> WORK REQUIRED
Establish how many lines in the records below include the word "degrees"; respond with that number only.

> RECORDS
------------------------

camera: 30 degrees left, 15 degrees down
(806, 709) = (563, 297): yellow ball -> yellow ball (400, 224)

------------------------

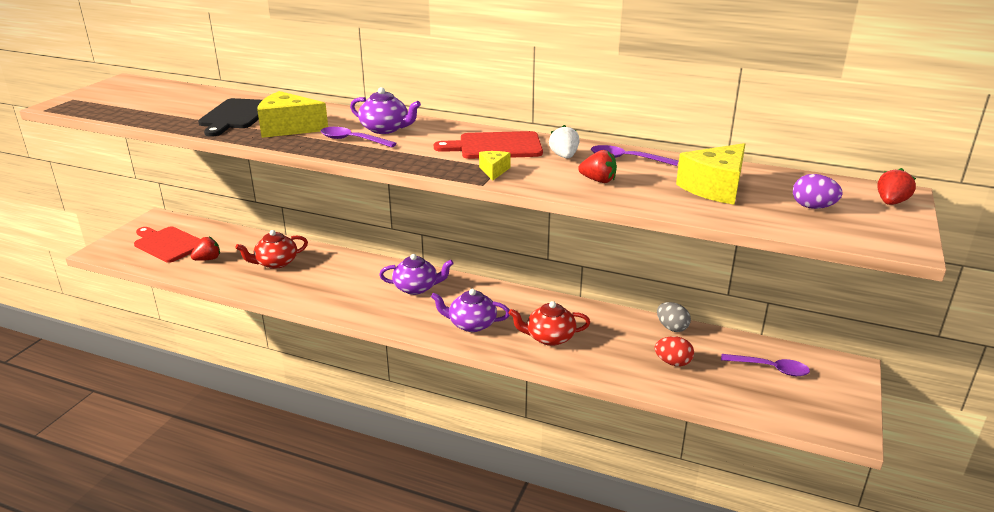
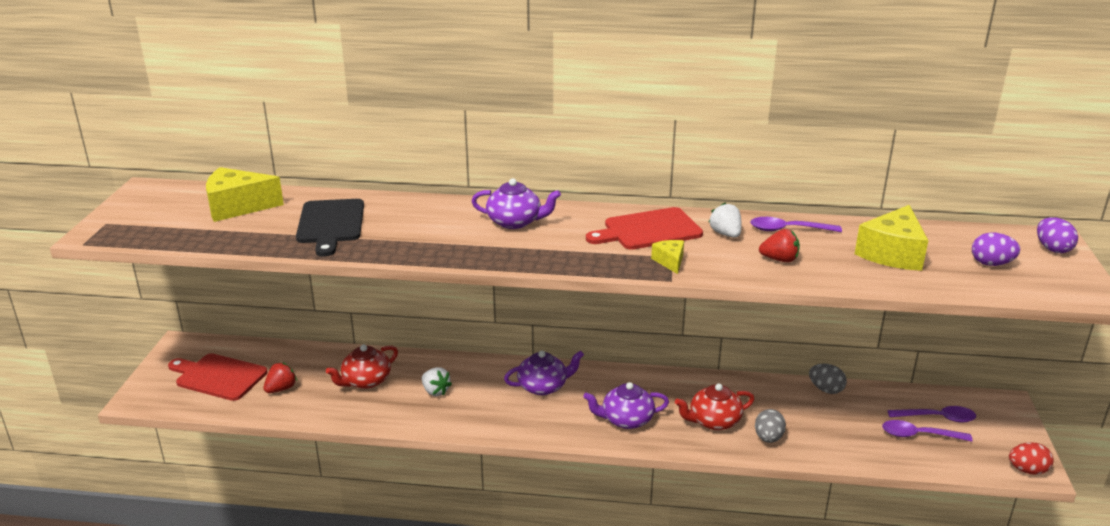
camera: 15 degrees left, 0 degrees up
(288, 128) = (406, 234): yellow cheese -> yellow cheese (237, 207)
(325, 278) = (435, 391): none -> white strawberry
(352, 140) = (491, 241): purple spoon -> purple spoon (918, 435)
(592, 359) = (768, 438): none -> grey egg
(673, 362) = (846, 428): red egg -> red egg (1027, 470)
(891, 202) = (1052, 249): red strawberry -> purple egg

------------------------

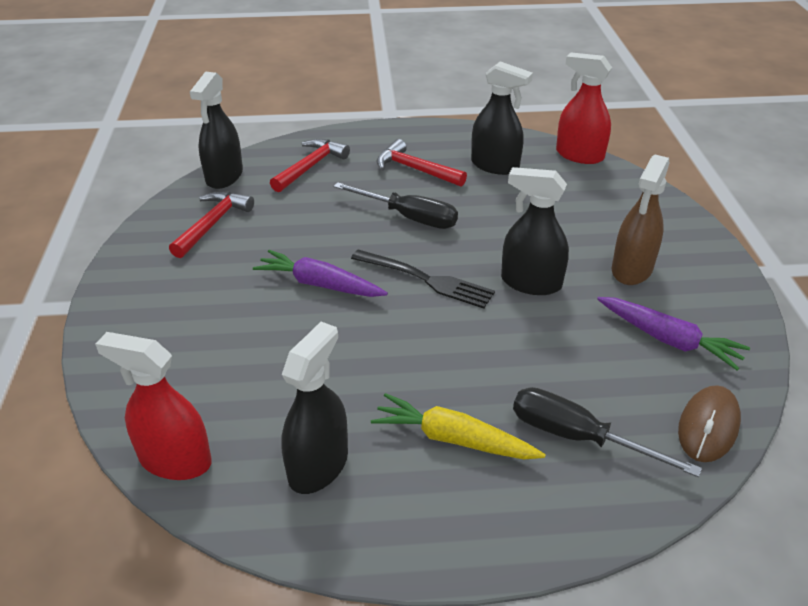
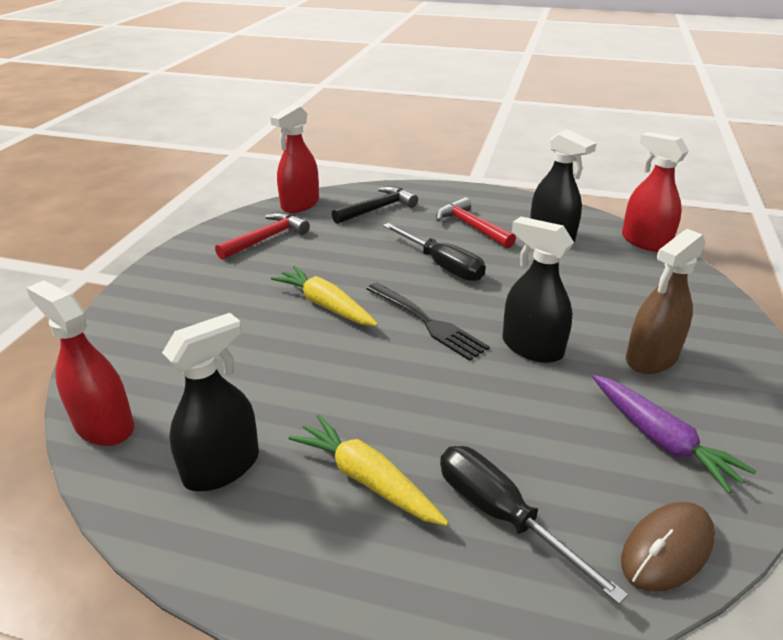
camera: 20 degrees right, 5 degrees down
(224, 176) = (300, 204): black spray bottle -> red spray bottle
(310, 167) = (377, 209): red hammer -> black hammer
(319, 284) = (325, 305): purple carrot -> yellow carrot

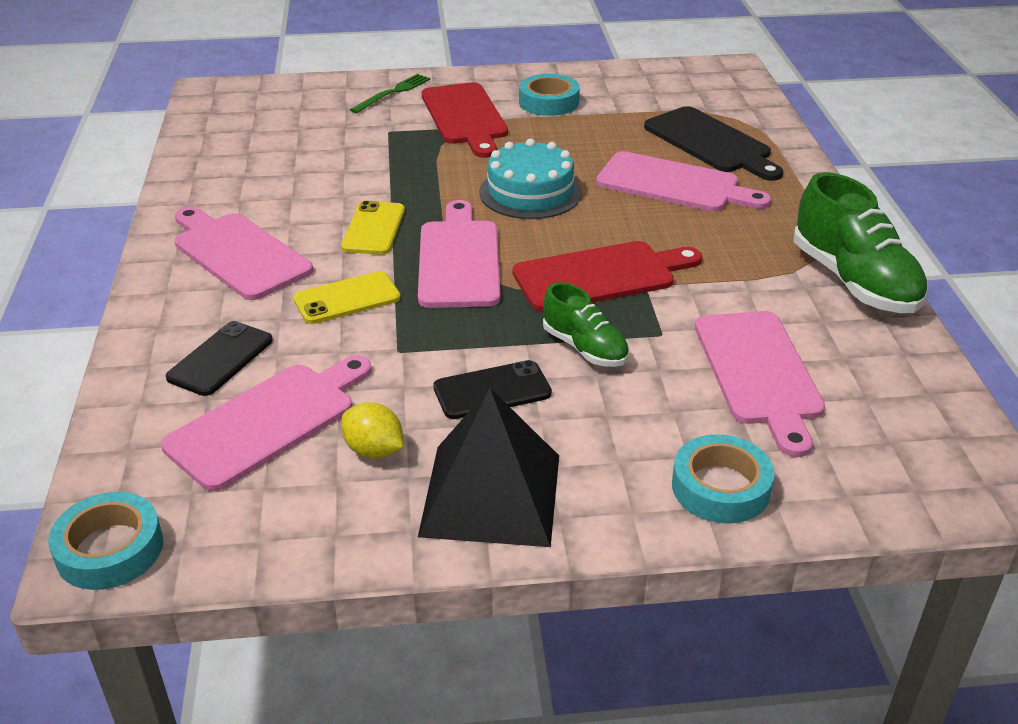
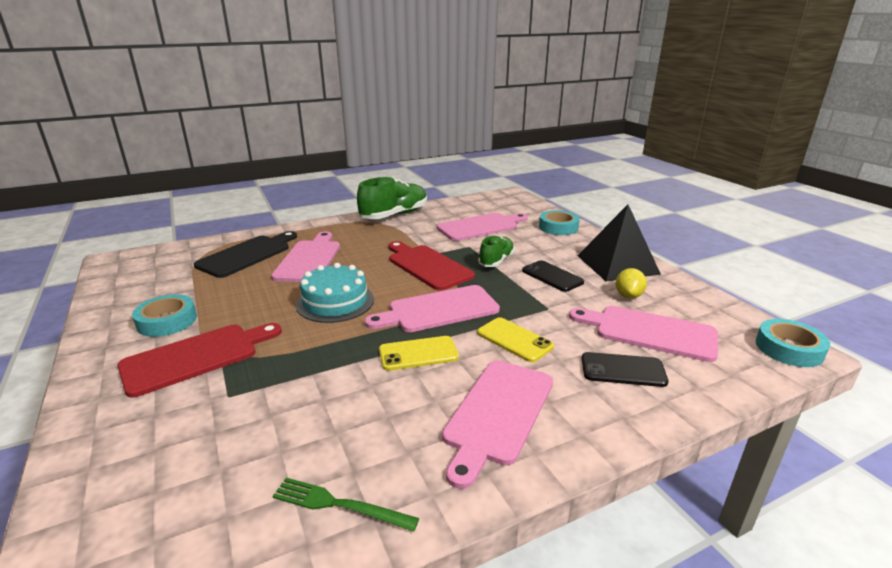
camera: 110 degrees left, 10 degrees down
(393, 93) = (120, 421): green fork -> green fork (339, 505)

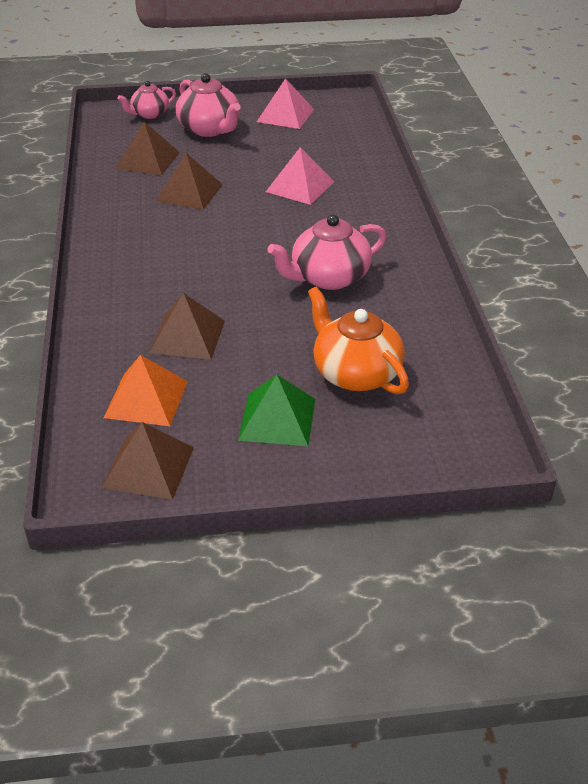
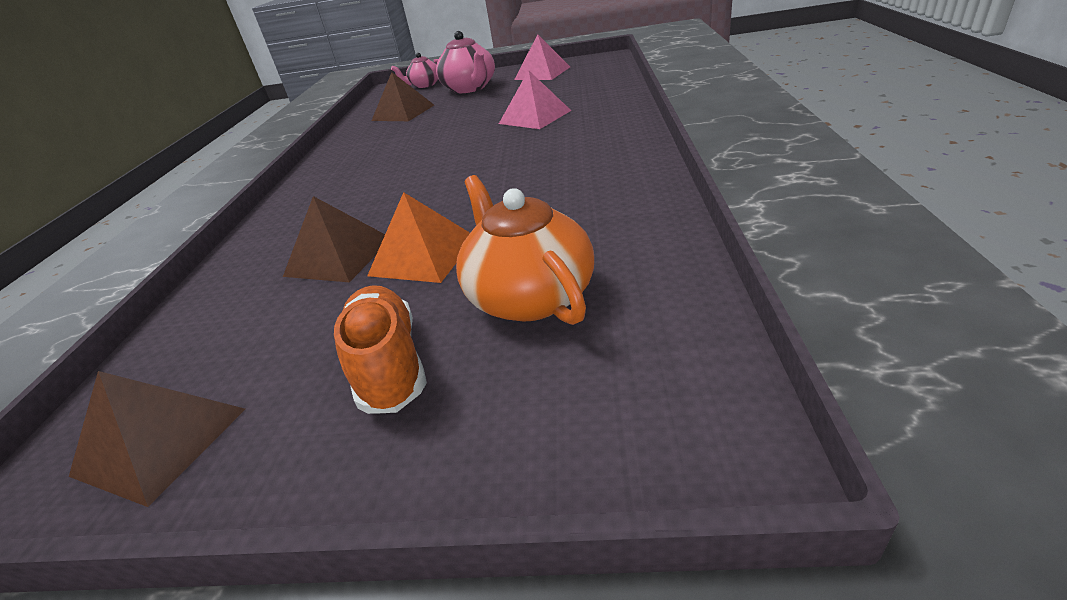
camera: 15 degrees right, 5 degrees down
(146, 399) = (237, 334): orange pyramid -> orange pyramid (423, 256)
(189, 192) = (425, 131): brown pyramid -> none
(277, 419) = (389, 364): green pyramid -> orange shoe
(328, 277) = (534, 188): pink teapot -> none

------------------------

> TASK SOLUTION
5